[Object state comparisons]
★ ★ ★ ★
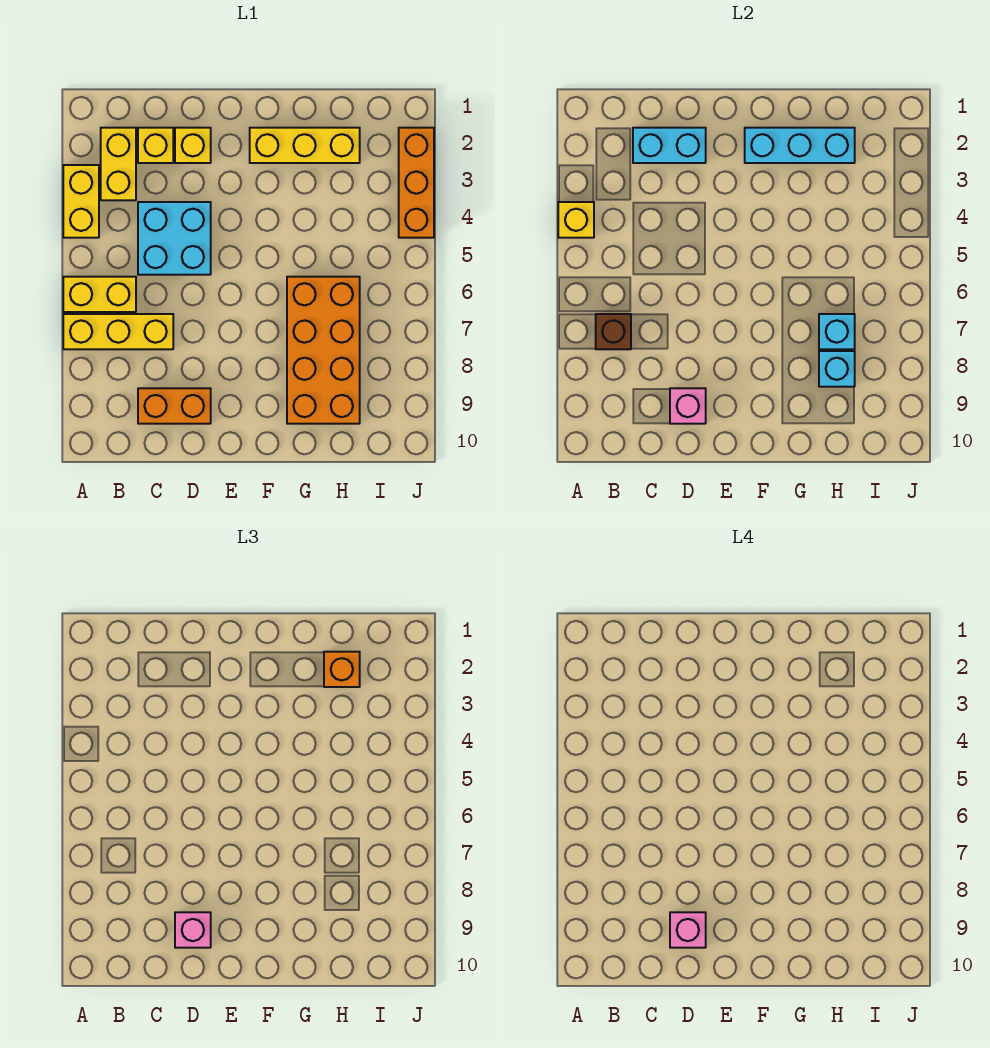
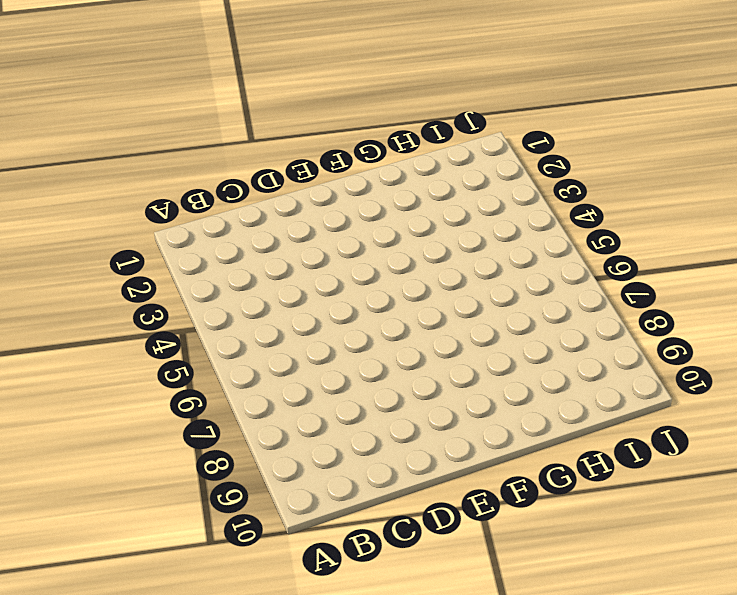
none -> yellow brick A3:A4 level 1
none -> yellow brick A6:B6 level 1
none -> yellow brick A7:C7 level 1

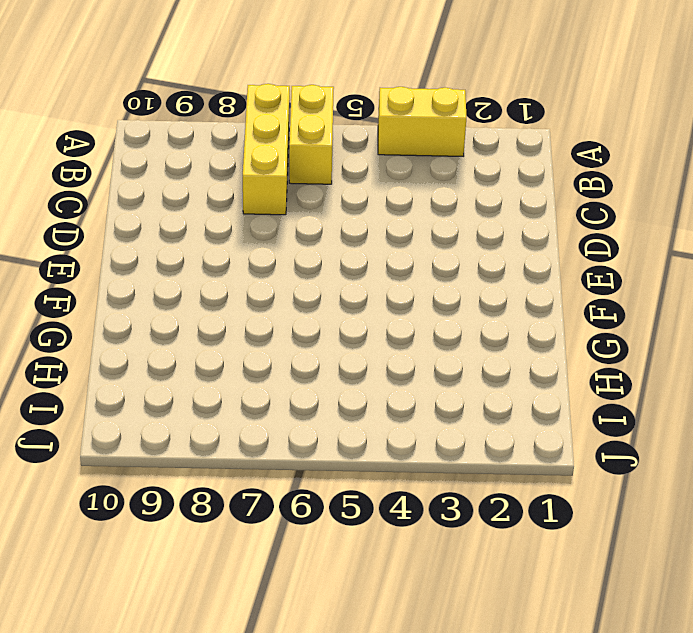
none -> yellow brick B2:B3 level 1
none -> yellow brick C2 level 1
none -> cyan brick C4:D5 level 1

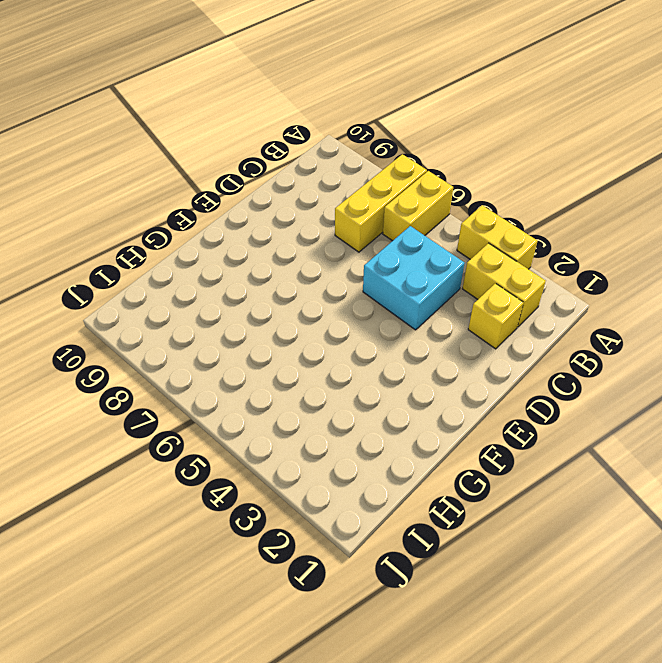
none -> orange brick C9:D9 level 1
none -> yellow brick D2 level 1
none -> yellow brick F2:H2 level 1

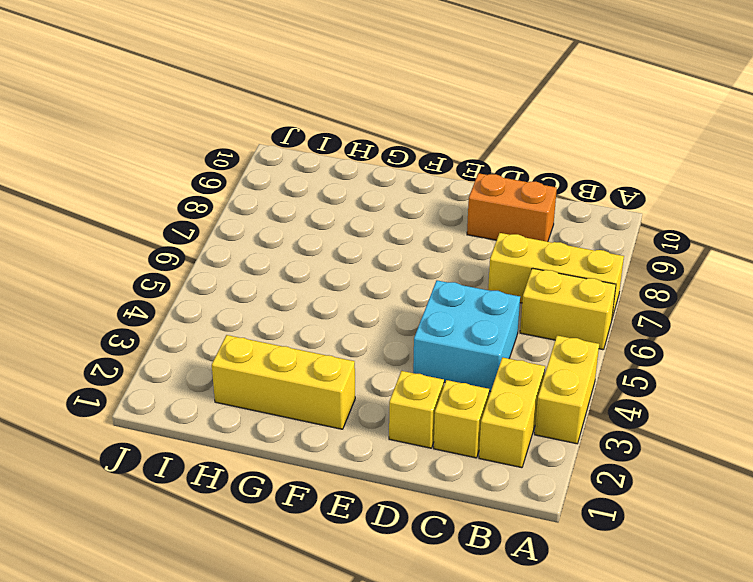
none -> orange brick G6:H9 level 1
none -> orange brick J2:J4 level 1
none -> yellow brick A4 level 2

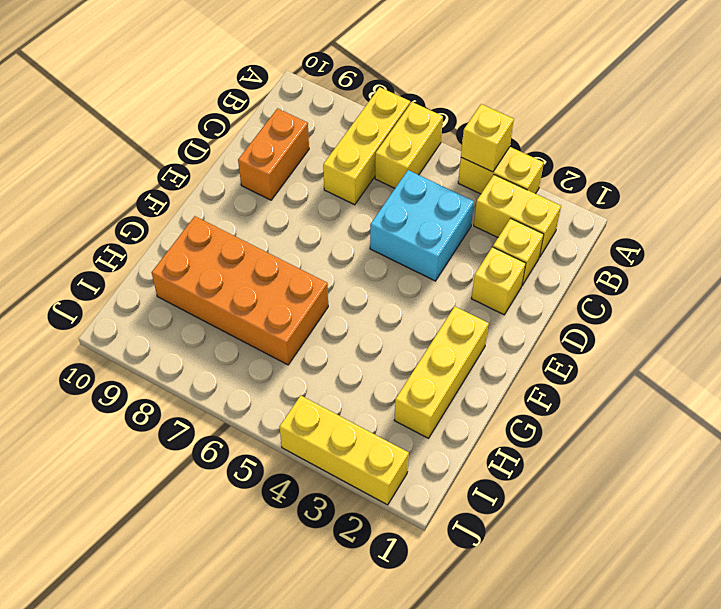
yellow brick J2:J4 level 1 -> orange brick J2:J4 level 1
none -> brown brick B7 level 2
none -> cyan brick C2:D2 level 2
none -> pink brick D9 level 2

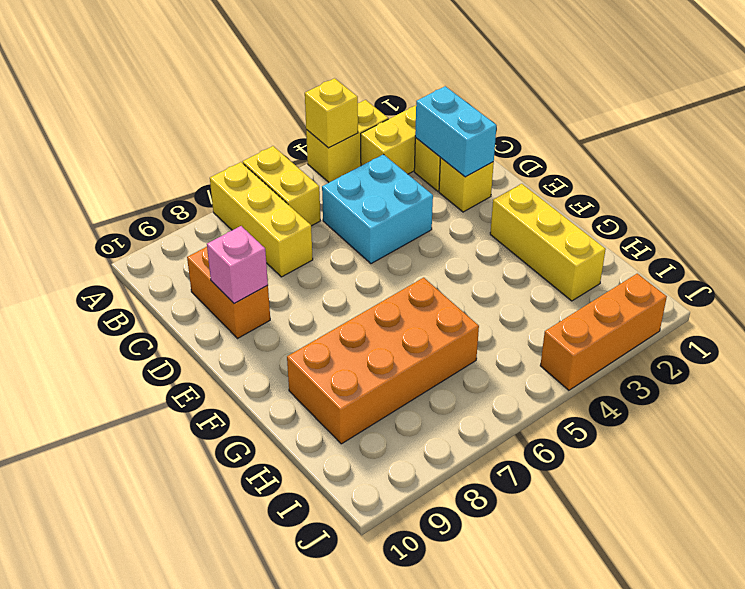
none -> brown brick B7 level 2
none -> cyan brick F2:H2 level 2
none -> cyan brick H7 level 2

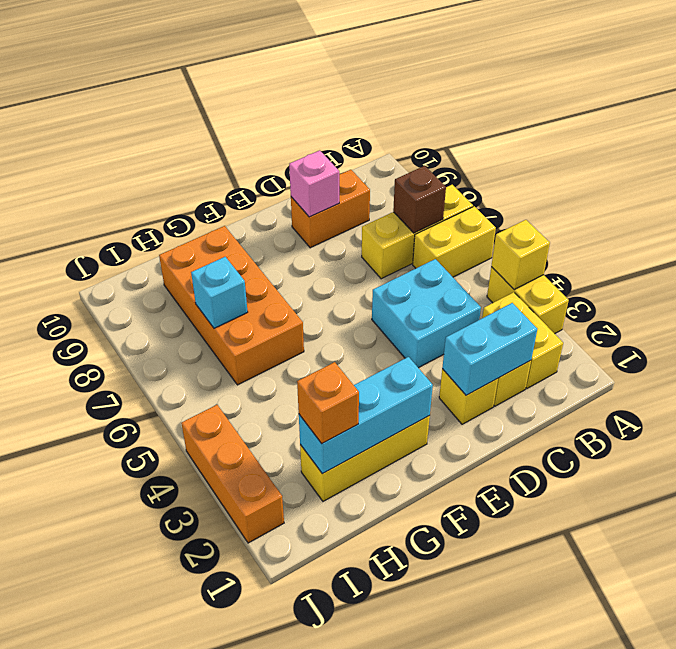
none -> cyan brick H8 level 2
none -> pink brick D9 level 3
none -> pink brick D9 level 4

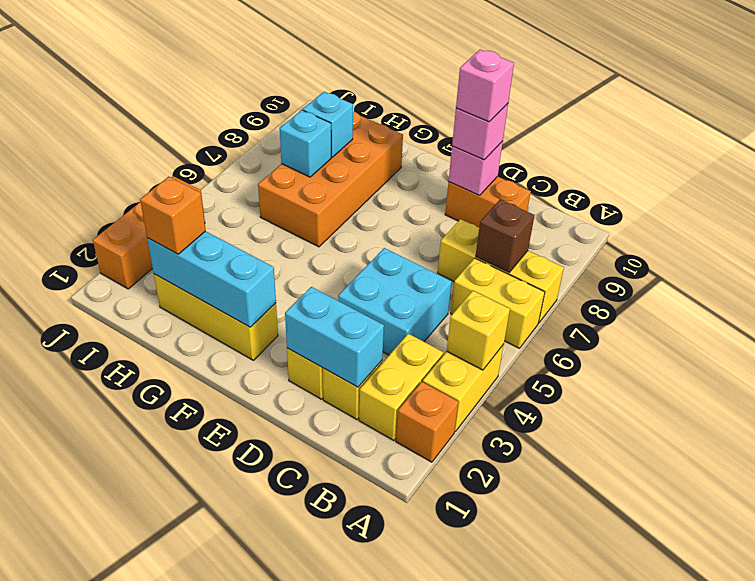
orange brick A2 level 1 -> none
★ ★ ★ ★
• TASK STATEMENT
Check each line above for "cyan" and give the number of lines that match, nothing more.

• WRITTEN SOLUTION
5